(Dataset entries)
◆ ◆ ◆

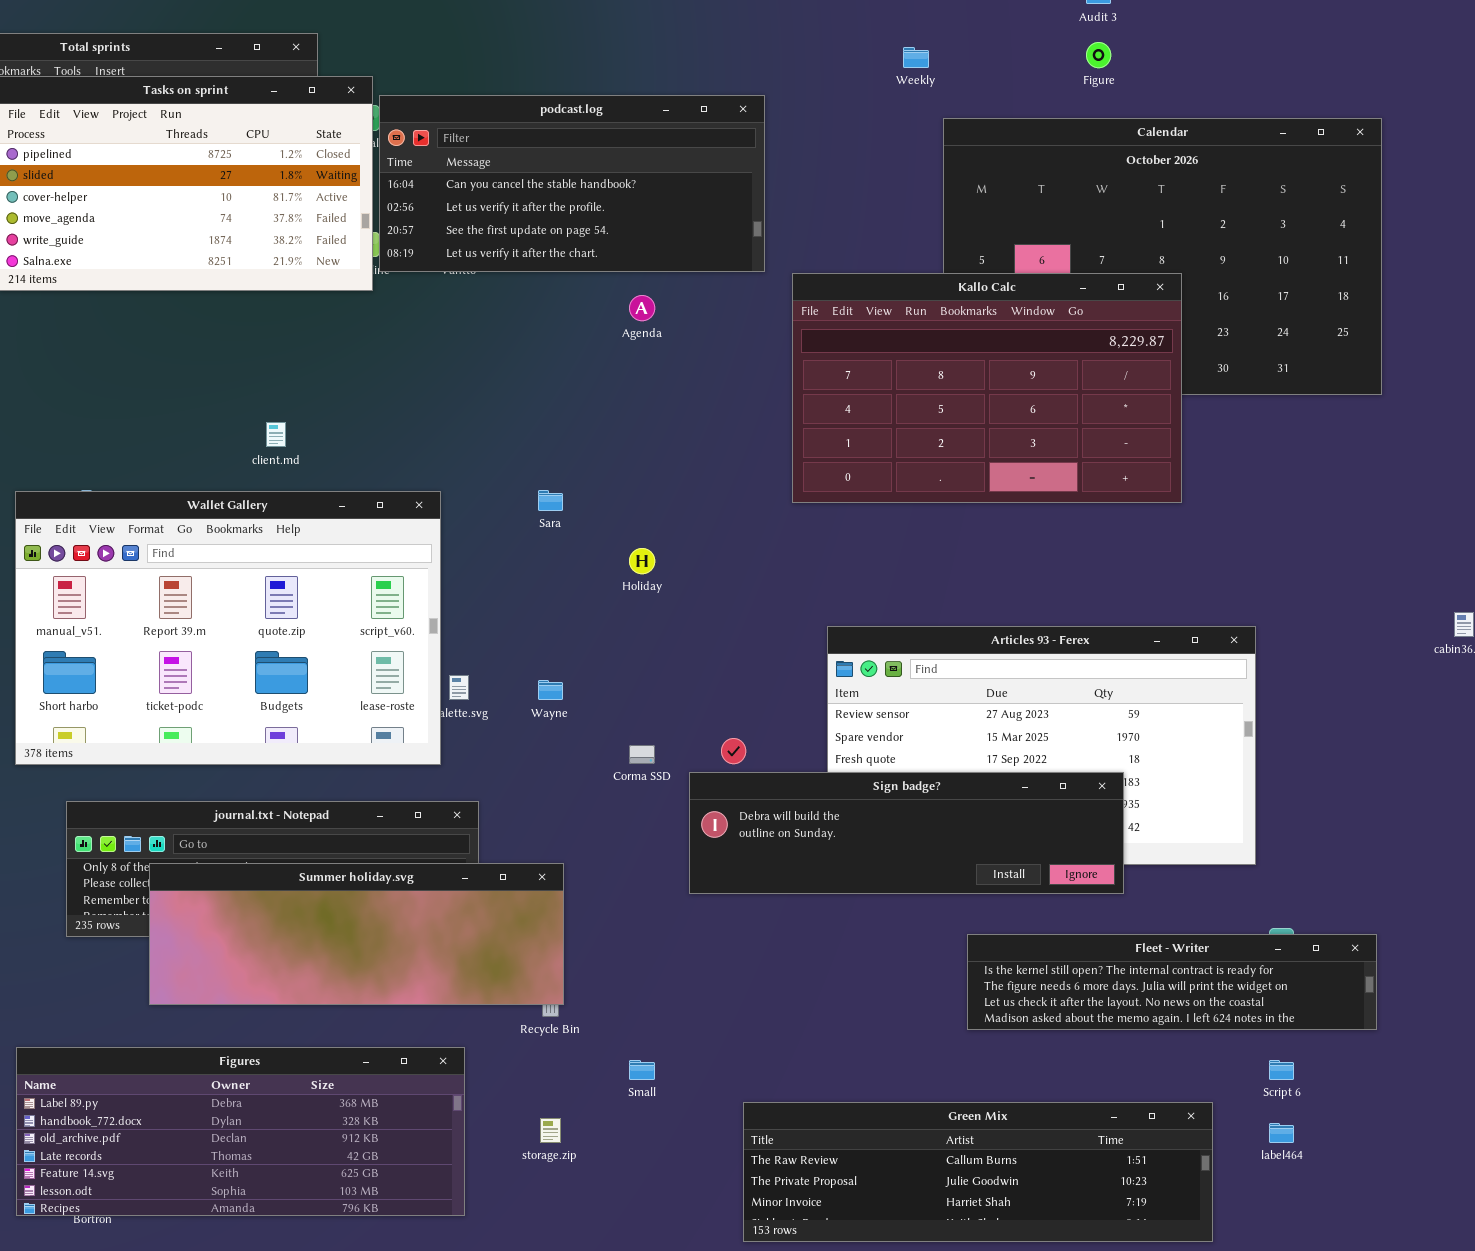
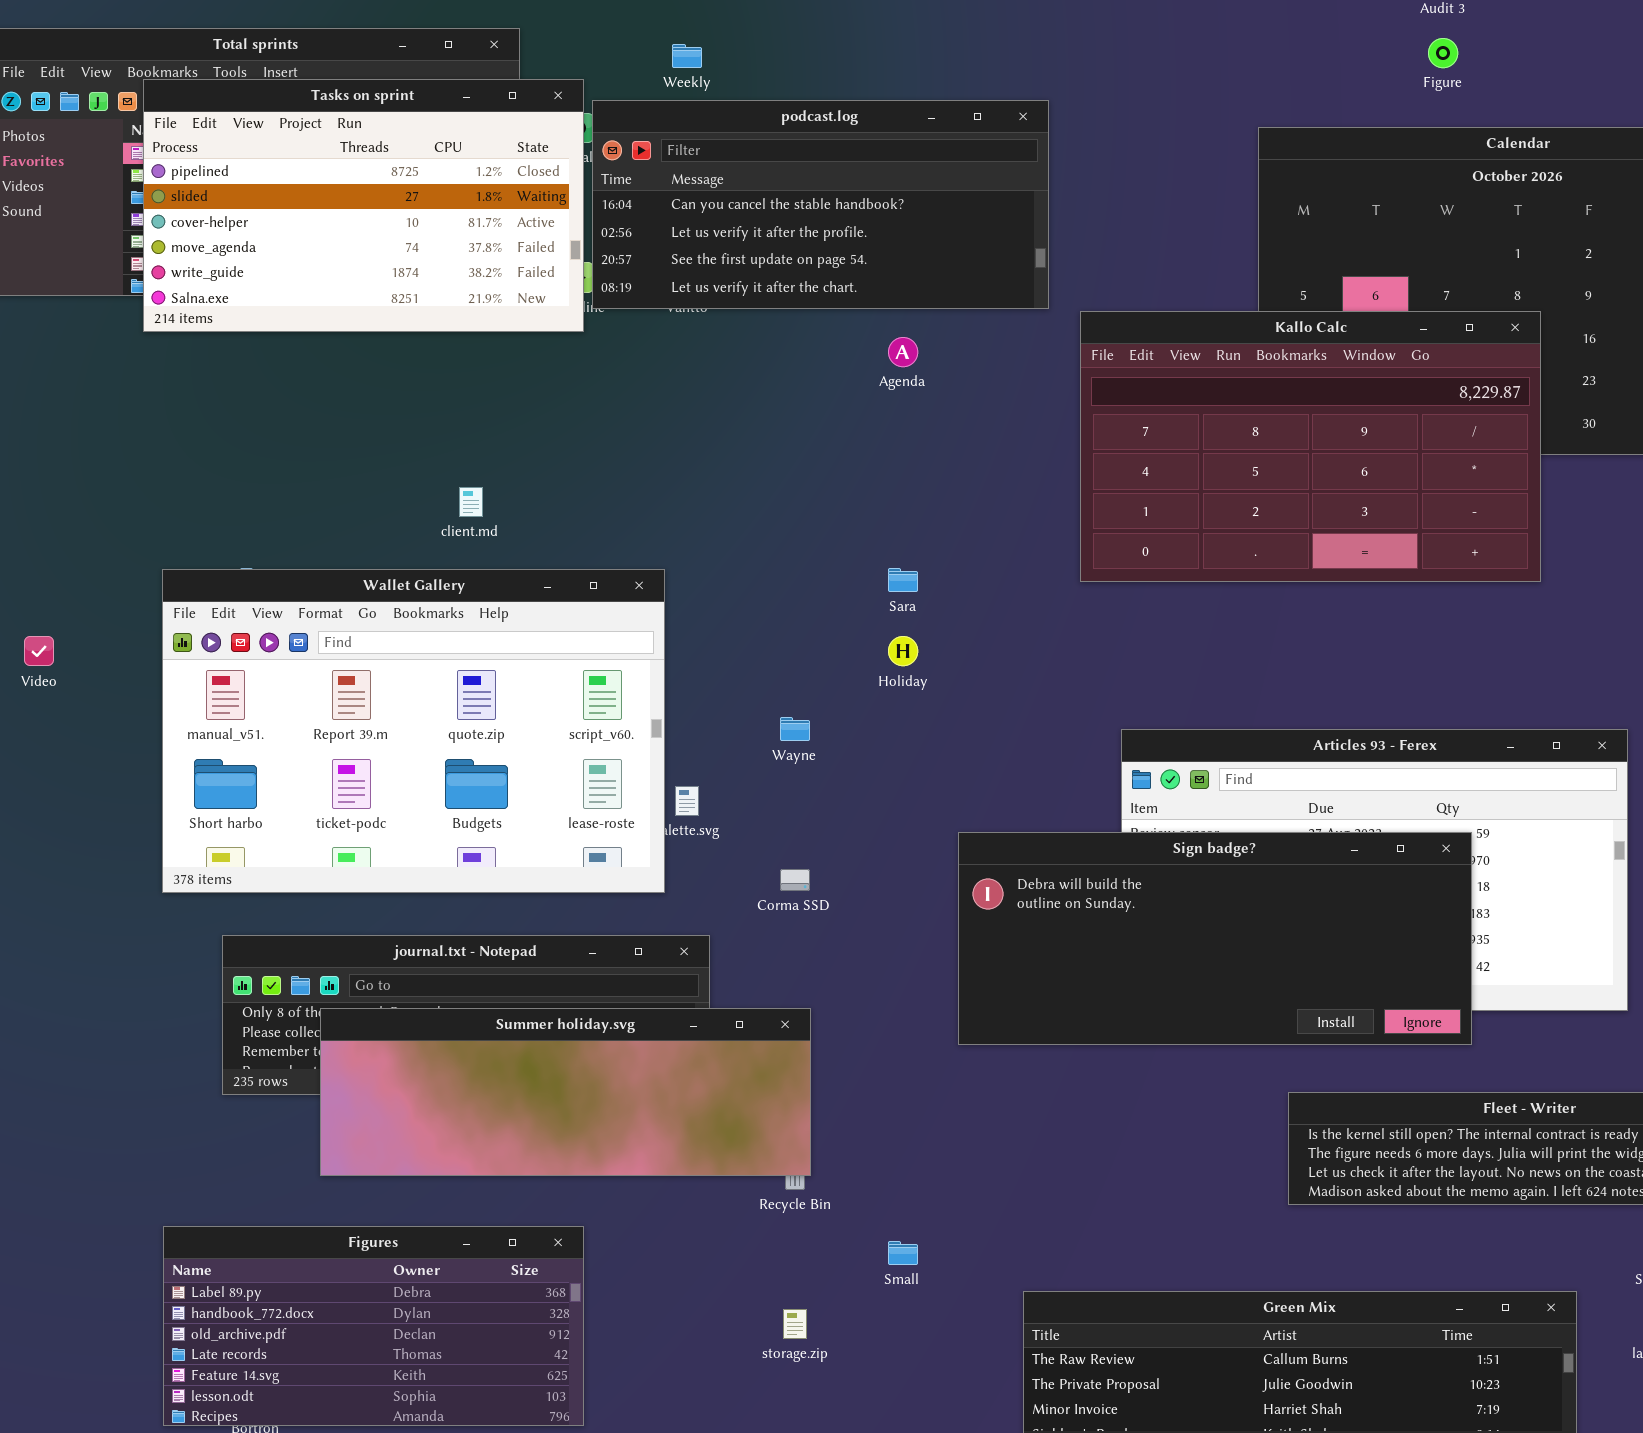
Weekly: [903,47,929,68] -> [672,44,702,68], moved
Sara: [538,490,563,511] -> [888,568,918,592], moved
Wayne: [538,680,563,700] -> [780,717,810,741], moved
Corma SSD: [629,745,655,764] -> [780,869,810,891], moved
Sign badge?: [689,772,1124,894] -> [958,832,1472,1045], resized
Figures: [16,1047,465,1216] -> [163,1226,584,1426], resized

◆ ◆ ◆

• What is being asked: Exactly the lines from the one containing "Sign badge?: [689,772,1124,894]" through the final line of the records must appear in your reply, and no others.

• Exercise answer:
Sign badge?: [689,772,1124,894] -> [958,832,1472,1045], resized
Figures: [16,1047,465,1216] -> [163,1226,584,1426], resized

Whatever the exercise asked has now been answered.